Change detection outputs:
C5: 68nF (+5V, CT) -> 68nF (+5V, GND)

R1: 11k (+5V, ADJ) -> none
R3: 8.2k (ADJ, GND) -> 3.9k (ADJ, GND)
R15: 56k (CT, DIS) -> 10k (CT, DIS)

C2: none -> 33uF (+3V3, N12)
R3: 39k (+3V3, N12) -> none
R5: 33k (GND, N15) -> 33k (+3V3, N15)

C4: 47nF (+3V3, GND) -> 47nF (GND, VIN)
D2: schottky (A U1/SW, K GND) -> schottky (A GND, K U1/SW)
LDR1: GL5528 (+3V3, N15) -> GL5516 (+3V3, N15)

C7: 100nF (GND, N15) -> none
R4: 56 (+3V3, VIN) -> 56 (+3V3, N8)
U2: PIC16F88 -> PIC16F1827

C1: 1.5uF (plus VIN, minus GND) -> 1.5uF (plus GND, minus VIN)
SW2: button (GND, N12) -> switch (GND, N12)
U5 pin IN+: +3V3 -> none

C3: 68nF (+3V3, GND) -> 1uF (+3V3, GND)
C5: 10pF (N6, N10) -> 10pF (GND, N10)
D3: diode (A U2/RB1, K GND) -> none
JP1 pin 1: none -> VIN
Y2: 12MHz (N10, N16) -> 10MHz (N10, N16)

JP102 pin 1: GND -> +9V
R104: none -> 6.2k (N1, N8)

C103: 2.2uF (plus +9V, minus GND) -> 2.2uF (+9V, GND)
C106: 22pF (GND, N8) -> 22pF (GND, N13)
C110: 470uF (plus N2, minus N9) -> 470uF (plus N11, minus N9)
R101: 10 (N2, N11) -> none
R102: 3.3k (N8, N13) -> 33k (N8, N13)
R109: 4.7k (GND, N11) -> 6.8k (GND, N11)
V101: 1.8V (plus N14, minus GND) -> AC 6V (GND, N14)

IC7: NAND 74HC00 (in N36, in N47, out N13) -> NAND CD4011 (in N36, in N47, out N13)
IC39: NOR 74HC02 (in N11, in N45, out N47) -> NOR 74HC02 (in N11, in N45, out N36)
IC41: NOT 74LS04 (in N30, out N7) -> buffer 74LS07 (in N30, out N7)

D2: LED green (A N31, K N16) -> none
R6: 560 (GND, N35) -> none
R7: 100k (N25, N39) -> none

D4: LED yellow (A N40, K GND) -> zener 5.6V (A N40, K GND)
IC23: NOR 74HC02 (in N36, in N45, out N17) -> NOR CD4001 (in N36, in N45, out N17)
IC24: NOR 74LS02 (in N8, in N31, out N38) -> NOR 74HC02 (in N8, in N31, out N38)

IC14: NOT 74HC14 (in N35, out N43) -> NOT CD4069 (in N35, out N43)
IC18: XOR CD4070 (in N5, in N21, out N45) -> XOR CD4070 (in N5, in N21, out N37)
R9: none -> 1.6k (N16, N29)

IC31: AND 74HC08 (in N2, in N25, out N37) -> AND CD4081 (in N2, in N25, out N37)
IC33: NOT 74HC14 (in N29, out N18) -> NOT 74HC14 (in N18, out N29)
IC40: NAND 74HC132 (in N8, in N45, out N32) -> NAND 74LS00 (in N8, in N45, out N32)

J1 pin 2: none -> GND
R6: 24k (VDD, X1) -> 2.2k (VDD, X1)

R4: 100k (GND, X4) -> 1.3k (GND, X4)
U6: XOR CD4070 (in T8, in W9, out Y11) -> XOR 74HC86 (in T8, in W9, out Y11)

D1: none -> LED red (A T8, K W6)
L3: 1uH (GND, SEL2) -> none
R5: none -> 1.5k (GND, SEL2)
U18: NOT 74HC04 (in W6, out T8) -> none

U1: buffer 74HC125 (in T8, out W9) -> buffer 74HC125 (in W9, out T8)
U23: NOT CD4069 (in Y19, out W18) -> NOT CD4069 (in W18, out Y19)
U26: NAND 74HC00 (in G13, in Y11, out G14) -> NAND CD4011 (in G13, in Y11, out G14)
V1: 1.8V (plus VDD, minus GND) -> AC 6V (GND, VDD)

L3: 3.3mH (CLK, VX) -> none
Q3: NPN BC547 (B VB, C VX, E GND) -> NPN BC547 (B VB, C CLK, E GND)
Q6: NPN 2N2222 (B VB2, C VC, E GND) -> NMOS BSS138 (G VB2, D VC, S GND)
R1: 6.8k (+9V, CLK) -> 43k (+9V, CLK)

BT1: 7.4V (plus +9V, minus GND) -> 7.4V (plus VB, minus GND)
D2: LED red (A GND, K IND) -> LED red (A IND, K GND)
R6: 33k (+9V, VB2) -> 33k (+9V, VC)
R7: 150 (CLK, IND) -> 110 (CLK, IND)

WHAT TO WORK ON:
Nothing but the lines from the start of the data through the line holding "C106: 22pF (GND, N8) -> 22pF (GND, N13)" should be restated, and each one exactly.

TASK SOLUTION:
C5: 68nF (+5V, CT) -> 68nF (+5V, GND)

R1: 11k (+5V, ADJ) -> none
R3: 8.2k (ADJ, GND) -> 3.9k (ADJ, GND)
R15: 56k (CT, DIS) -> 10k (CT, DIS)

C2: none -> 33uF (+3V3, N12)
R3: 39k (+3V3, N12) -> none
R5: 33k (GND, N15) -> 33k (+3V3, N15)

C4: 47nF (+3V3, GND) -> 47nF (GND, VIN)
D2: schottky (A U1/SW, K GND) -> schottky (A GND, K U1/SW)
LDR1: GL5528 (+3V3, N15) -> GL5516 (+3V3, N15)

C7: 100nF (GND, N15) -> none
R4: 56 (+3V3, VIN) -> 56 (+3V3, N8)
U2: PIC16F88 -> PIC16F1827

C1: 1.5uF (plus VIN, minus GND) -> 1.5uF (plus GND, minus VIN)
SW2: button (GND, N12) -> switch (GND, N12)
U5 pin IN+: +3V3 -> none

C3: 68nF (+3V3, GND) -> 1uF (+3V3, GND)
C5: 10pF (N6, N10) -> 10pF (GND, N10)
D3: diode (A U2/RB1, K GND) -> none
JP1 pin 1: none -> VIN
Y2: 12MHz (N10, N16) -> 10MHz (N10, N16)

JP102 pin 1: GND -> +9V
R104: none -> 6.2k (N1, N8)

C103: 2.2uF (plus +9V, minus GND) -> 2.2uF (+9V, GND)
C106: 22pF (GND, N8) -> 22pF (GND, N13)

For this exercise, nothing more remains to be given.